### Work to complete
Please print the entries below exactly, from the line with "R5: 22k (GND, N4) -> 1.5k (GND, N4)" through the line with "L101: 10mH (SW, VDD) -> 220uH (SW, VDD)", including both of those lines and leaving out all others.

-- Exercise inputs follows --

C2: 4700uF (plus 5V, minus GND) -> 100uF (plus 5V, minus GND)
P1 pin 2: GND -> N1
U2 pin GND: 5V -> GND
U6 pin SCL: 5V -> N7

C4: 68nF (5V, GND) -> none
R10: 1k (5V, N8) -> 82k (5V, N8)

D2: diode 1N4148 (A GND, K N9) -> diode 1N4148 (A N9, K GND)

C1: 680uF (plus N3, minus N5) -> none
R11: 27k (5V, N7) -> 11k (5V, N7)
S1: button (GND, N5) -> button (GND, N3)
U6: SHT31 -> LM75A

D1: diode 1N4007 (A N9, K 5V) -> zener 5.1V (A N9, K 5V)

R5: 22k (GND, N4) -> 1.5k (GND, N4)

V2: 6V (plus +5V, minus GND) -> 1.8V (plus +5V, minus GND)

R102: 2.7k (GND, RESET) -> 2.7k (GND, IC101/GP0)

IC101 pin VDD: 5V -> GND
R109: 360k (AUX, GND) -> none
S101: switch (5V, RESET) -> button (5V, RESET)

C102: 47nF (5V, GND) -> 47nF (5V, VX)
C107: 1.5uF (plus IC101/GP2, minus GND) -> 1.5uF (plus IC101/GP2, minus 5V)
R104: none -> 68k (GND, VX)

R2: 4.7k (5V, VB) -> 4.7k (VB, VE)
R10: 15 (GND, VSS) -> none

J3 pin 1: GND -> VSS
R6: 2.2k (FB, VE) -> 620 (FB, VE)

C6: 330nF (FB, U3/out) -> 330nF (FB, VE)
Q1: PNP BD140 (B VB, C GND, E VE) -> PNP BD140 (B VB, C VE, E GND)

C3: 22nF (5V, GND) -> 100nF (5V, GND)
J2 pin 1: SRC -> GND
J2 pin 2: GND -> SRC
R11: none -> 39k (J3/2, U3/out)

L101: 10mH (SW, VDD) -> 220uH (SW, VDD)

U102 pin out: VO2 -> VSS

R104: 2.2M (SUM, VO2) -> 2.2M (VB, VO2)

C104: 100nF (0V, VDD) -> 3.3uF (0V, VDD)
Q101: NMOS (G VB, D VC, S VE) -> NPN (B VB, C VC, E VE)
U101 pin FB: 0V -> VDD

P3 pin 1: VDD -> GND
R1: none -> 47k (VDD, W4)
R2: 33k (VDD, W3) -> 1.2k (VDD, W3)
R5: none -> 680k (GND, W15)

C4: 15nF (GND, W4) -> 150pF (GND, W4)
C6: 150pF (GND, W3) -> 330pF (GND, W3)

-- Exercise inputs concluded --

### Solution to this problem
R5: 22k (GND, N4) -> 1.5k (GND, N4)

V2: 6V (plus +5V, minus GND) -> 1.8V (plus +5V, minus GND)

R102: 2.7k (GND, RESET) -> 2.7k (GND, IC101/GP0)

IC101 pin VDD: 5V -> GND
R109: 360k (AUX, GND) -> none
S101: switch (5V, RESET) -> button (5V, RESET)

C102: 47nF (5V, GND) -> 47nF (5V, VX)
C107: 1.5uF (plus IC101/GP2, minus GND) -> 1.5uF (plus IC101/GP2, minus 5V)
R104: none -> 68k (GND, VX)

R2: 4.7k (5V, VB) -> 4.7k (VB, VE)
R10: 15 (GND, VSS) -> none

J3 pin 1: GND -> VSS
R6: 2.2k (FB, VE) -> 620 (FB, VE)

C6: 330nF (FB, U3/out) -> 330nF (FB, VE)
Q1: PNP BD140 (B VB, C GND, E VE) -> PNP BD140 (B VB, C VE, E GND)

C3: 22nF (5V, GND) -> 100nF (5V, GND)
J2 pin 1: SRC -> GND
J2 pin 2: GND -> SRC
R11: none -> 39k (J3/2, U3/out)

L101: 10mH (SW, VDD) -> 220uH (SW, VDD)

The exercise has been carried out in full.